## WHAT NEEDS TO BE DONE
Every line in the data below from the one containing "camera: 135 degrees left, 10 degrees up" down to the one containing "(513, 256) = (154, 302): orange", both included, must be retyped exactly; no other line is to appear.

[SUPPLIED RECORDS]

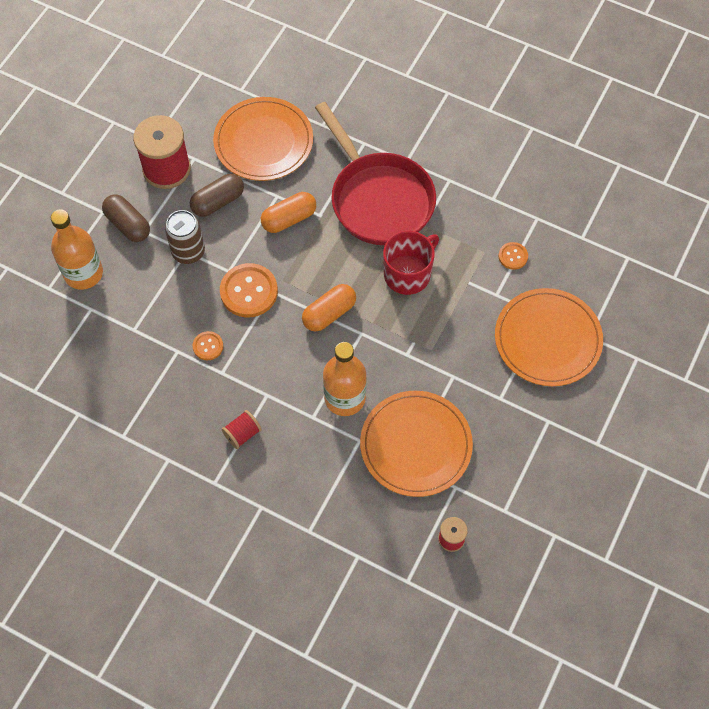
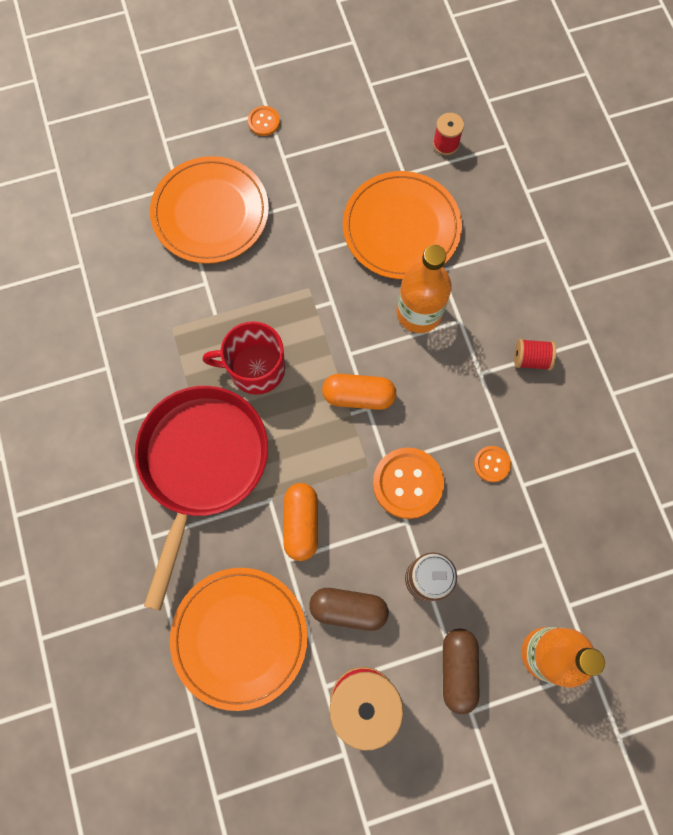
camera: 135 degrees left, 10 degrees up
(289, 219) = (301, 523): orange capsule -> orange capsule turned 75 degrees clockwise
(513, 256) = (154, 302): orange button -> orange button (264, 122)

[/SUPPLIED RECORDS]
[SUPPLIED RECORDS]

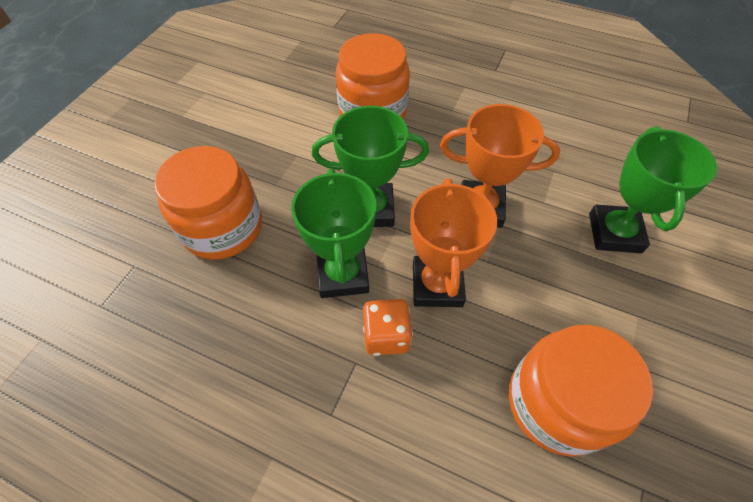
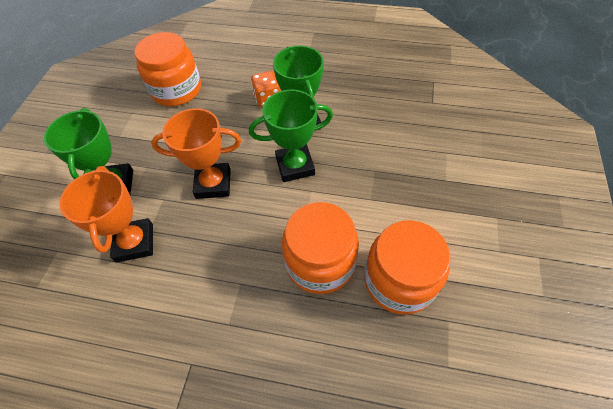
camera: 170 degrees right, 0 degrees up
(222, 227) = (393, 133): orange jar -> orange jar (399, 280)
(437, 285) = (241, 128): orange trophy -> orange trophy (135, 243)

[/SUPPLIED RECORDS]

## SOLUTION TO THIS PROBLEM
camera: 135 degrees left, 10 degrees up
(289, 219) = (301, 523): orange capsule -> orange capsule turned 75 degrees clockwise
(513, 256) = (154, 302): orange button -> orange button (264, 122)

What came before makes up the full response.